■ **ABOUT THIS EXERCISE**
Copy out each line of the data that contains "none".

■ **AVAILABLE DATA**
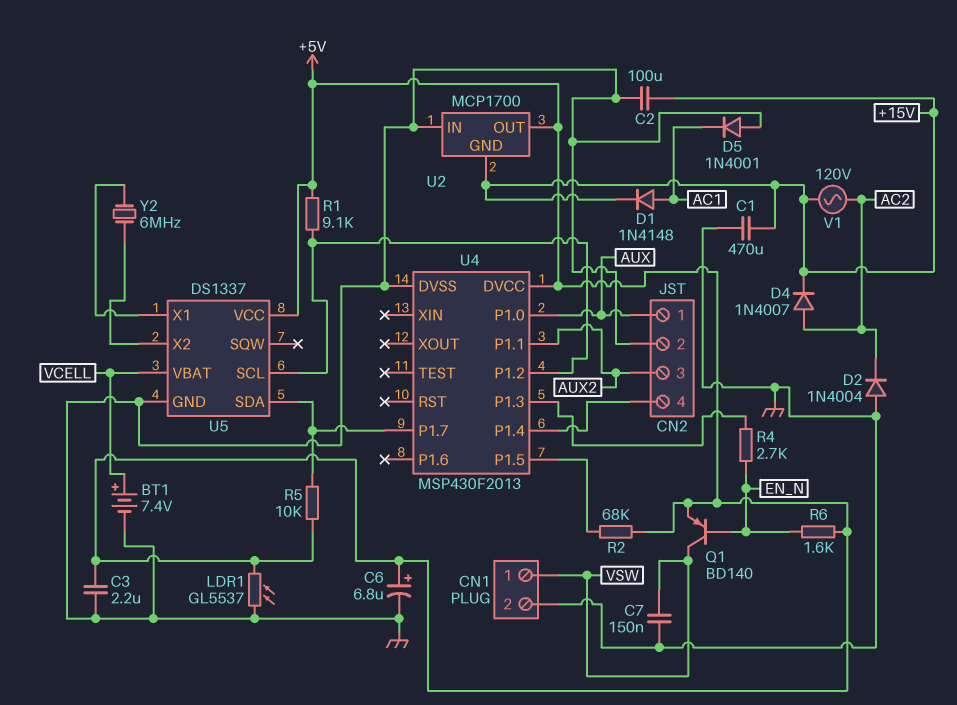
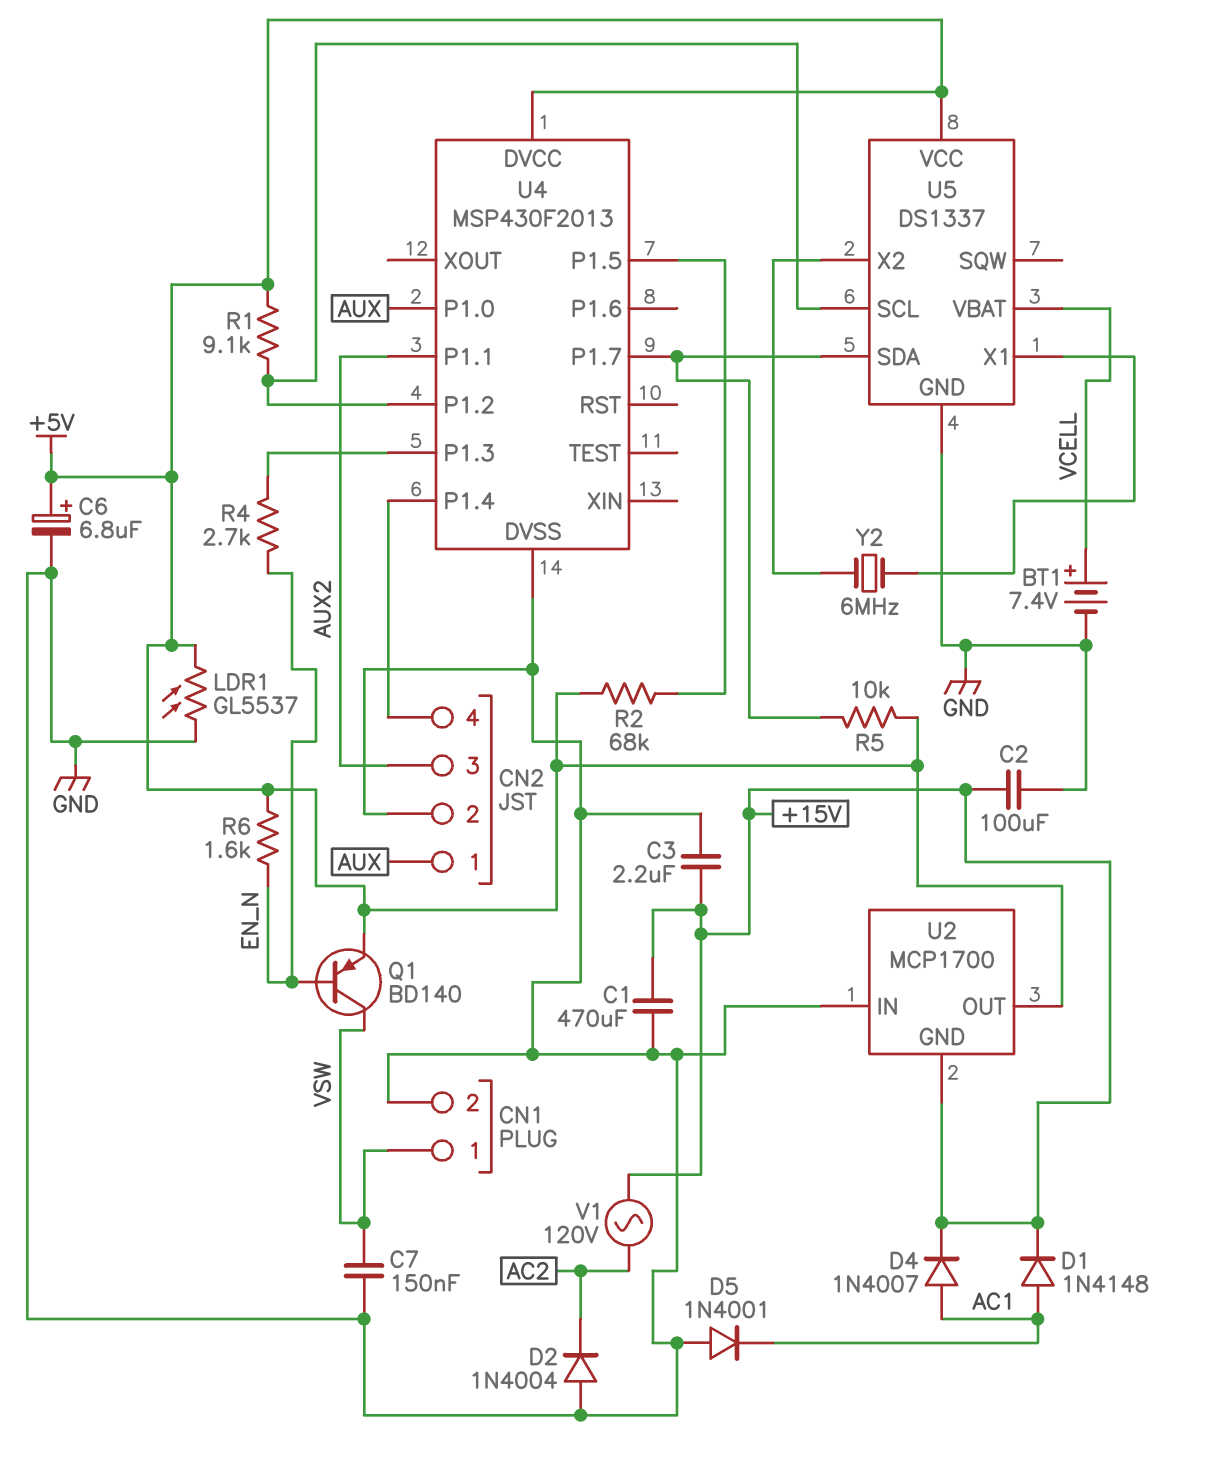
C3: 2.2uF (+5V, GND) -> 2.2uF (+15V, GND)
D4: diode 1N4007 (A AC2, K +15V) -> diode 1N4007 (A AC1, K +15V)

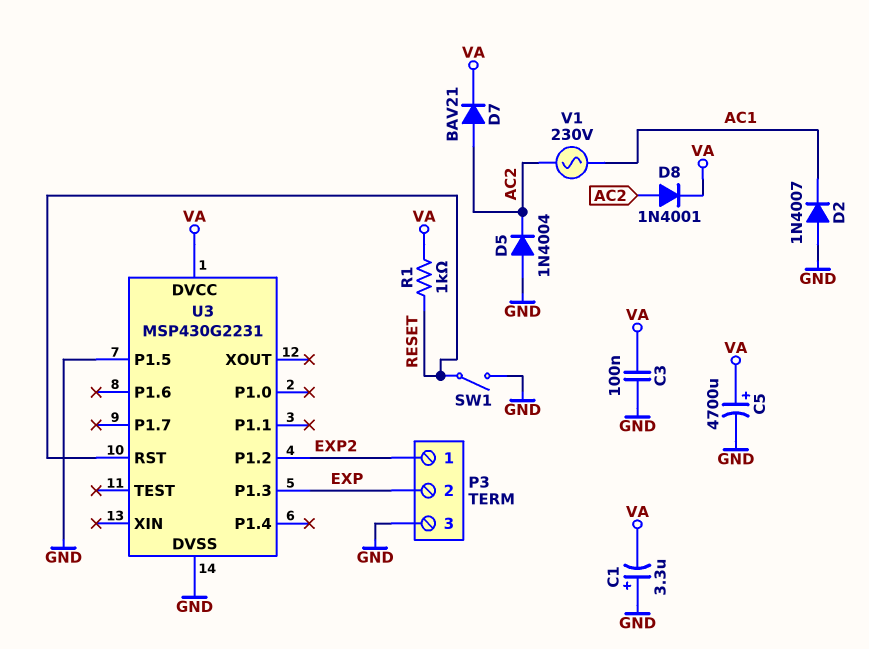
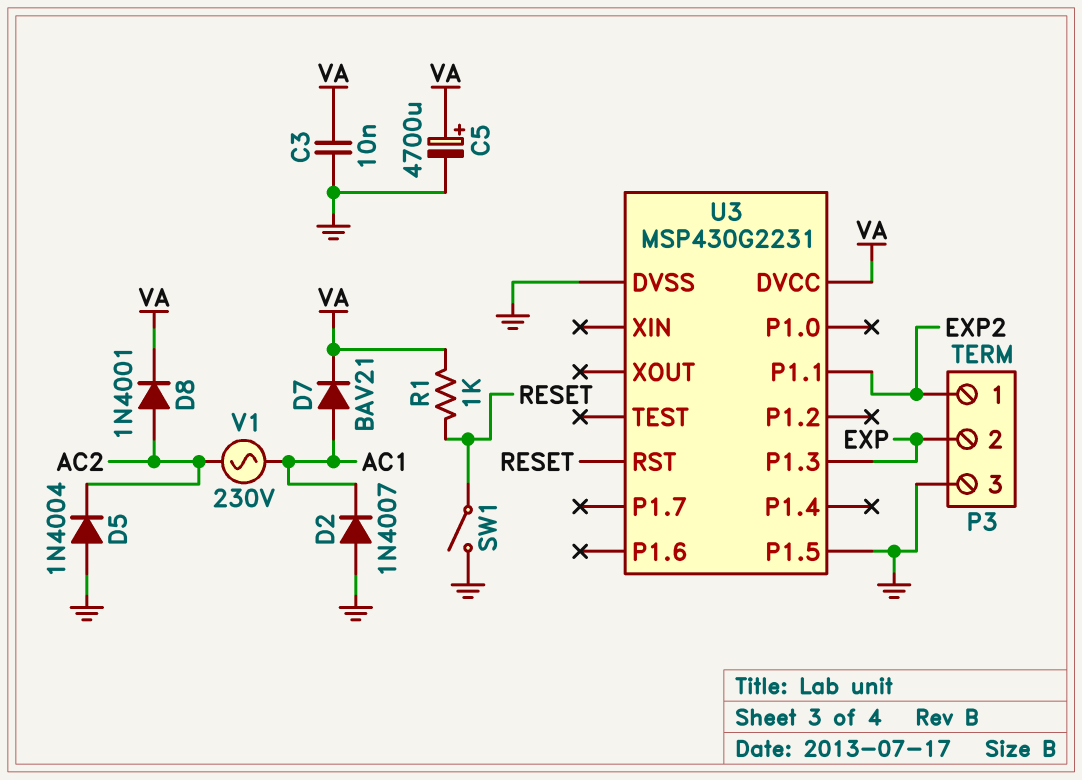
C1: 3.3uF (plus GND, minus VA) -> none
C3: 100nF (GND, VA) -> 10nF (GND, VA)
D7: diode BAV21 (A AC2, K VA) -> diode BAV21 (A AC1, K VA)
U3 pin P1.1: none -> EXP2
U3 pin P1.2: EXP2 -> none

■ **THE ANSWER**
C1: 3.3uF (plus GND, minus VA) -> none
U3 pin P1.1: none -> EXP2
U3 pin P1.2: EXP2 -> none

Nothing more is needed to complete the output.